What to do »
Go through the listing below and work out how many lines hold "white"; reply with the figure alone.

Provided records »
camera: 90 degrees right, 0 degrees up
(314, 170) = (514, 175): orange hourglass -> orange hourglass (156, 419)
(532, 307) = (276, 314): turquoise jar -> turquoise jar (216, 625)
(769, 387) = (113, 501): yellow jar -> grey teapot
==
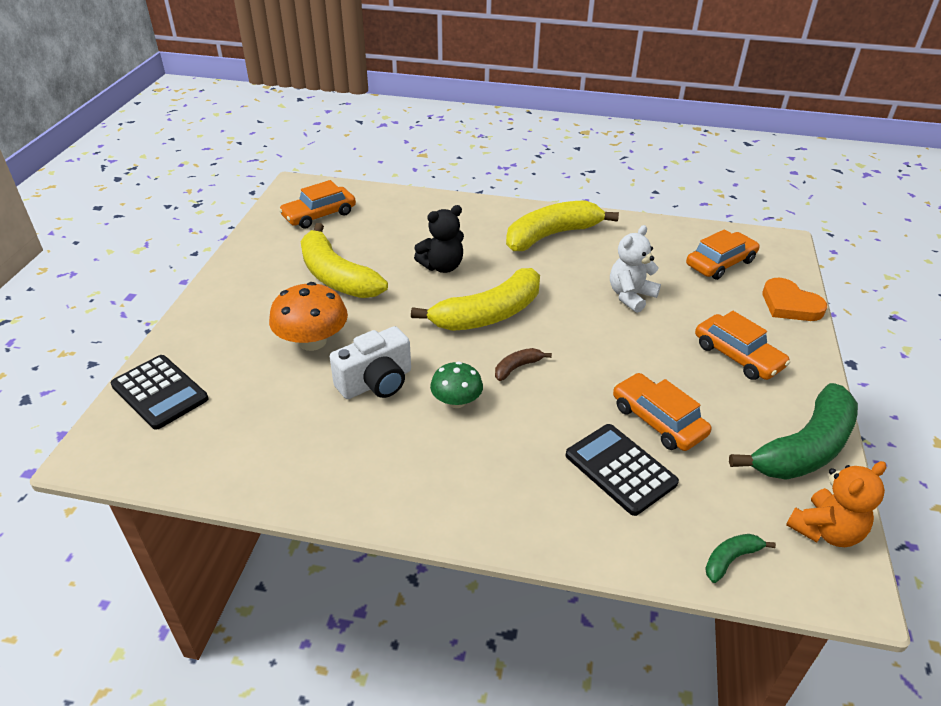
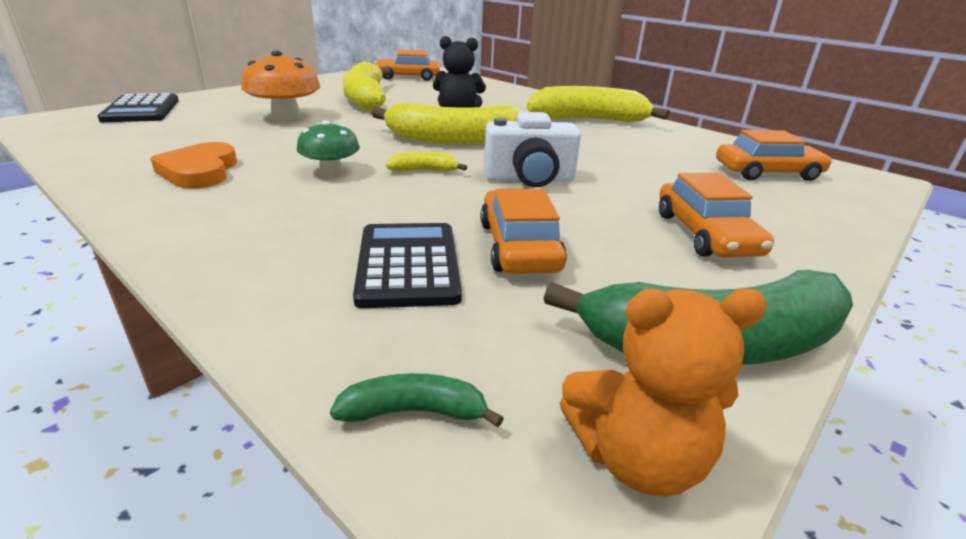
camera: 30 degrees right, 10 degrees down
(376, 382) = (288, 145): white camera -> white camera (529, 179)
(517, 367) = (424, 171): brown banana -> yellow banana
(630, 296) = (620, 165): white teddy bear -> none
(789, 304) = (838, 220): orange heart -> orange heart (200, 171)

Expected output »
2